▶ [Exercise description]
Please copy every line from the following entries in which the word "phone" appears.

▶ [Source information]
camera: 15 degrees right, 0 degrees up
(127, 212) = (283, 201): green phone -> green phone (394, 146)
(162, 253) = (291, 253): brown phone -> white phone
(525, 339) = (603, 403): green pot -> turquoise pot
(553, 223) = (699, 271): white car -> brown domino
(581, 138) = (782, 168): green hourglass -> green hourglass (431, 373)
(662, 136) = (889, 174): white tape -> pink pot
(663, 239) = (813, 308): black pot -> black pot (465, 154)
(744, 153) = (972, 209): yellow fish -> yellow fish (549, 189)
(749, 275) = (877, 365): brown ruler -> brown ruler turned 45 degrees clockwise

▶ [Exercise answer]
(127, 212) = (283, 201): green phone -> green phone (394, 146)
(162, 253) = (291, 253): brown phone -> white phone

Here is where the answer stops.